Task objective ->
In the entries below, identify every line with the string "domino" and copy it.

___

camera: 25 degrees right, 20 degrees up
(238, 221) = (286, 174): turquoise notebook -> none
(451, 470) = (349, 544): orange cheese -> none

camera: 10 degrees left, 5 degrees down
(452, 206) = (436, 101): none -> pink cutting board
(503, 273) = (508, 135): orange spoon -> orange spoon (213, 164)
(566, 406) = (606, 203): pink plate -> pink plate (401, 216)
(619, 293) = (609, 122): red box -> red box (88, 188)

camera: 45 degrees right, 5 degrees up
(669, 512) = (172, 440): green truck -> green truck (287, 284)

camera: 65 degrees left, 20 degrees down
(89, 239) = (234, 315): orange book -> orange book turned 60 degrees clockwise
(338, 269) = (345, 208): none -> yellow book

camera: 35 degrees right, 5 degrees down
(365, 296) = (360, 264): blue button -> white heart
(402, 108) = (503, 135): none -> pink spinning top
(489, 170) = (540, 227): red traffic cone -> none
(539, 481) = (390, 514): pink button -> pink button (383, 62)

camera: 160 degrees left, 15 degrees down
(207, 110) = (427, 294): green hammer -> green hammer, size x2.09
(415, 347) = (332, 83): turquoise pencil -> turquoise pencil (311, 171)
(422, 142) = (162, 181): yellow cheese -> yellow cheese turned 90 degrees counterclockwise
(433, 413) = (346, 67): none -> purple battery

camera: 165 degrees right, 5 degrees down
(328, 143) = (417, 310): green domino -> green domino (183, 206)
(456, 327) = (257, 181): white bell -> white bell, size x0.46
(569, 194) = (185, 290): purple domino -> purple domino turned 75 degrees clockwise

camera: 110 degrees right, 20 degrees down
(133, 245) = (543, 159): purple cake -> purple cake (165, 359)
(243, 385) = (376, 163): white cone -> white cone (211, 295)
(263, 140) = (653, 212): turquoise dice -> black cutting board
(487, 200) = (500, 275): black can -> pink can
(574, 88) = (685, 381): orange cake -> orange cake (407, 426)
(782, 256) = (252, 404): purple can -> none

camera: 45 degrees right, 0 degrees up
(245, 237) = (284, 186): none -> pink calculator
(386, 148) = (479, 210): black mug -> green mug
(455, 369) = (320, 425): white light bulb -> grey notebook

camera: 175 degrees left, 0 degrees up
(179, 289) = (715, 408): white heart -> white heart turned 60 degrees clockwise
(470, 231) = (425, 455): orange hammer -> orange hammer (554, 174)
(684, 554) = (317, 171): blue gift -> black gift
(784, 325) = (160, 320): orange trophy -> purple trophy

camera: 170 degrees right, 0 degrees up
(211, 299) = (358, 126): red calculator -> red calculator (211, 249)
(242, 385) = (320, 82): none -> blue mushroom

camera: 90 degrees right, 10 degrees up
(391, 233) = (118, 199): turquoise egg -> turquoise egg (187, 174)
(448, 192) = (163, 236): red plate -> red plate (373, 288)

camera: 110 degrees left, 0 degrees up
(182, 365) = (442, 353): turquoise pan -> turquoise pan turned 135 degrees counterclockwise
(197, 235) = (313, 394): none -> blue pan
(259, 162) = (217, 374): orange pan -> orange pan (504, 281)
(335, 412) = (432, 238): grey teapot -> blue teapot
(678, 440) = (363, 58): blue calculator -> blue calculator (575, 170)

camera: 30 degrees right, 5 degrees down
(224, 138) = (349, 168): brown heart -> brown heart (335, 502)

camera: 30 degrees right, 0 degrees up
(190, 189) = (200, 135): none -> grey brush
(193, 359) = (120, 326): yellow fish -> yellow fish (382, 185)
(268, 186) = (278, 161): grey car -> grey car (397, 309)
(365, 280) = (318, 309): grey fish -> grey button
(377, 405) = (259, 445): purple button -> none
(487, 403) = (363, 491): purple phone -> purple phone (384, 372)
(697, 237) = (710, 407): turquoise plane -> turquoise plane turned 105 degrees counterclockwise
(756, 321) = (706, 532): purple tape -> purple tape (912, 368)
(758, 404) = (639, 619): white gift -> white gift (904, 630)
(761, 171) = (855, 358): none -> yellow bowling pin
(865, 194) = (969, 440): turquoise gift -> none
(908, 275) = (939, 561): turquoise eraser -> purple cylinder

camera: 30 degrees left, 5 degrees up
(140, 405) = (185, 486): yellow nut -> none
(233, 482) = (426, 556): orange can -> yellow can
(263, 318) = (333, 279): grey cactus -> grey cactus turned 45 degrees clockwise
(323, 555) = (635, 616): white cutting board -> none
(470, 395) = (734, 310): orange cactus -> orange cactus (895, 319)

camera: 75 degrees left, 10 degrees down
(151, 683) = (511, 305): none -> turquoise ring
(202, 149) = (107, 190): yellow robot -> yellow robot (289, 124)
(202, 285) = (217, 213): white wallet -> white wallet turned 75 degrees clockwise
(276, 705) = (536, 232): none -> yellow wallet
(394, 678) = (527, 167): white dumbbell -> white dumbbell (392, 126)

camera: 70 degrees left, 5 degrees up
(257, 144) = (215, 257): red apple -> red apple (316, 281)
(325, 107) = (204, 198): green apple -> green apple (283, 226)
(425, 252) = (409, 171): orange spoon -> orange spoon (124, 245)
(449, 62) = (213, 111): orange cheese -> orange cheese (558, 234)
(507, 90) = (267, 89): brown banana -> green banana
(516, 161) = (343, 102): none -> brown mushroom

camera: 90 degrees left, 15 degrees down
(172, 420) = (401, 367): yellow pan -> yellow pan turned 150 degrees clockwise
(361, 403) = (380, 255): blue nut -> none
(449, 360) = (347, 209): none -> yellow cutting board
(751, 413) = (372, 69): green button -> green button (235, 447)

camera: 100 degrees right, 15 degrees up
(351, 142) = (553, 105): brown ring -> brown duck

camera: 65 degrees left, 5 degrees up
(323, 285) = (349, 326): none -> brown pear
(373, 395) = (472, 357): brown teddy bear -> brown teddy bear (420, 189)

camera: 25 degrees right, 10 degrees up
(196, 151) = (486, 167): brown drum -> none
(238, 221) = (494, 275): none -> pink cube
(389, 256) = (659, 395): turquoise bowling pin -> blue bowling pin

___

Your response ->
(328, 143) = (417, 310): green domino -> green domino (183, 206)
(569, 194) = (185, 290): purple domino -> purple domino turned 75 degrees clockwise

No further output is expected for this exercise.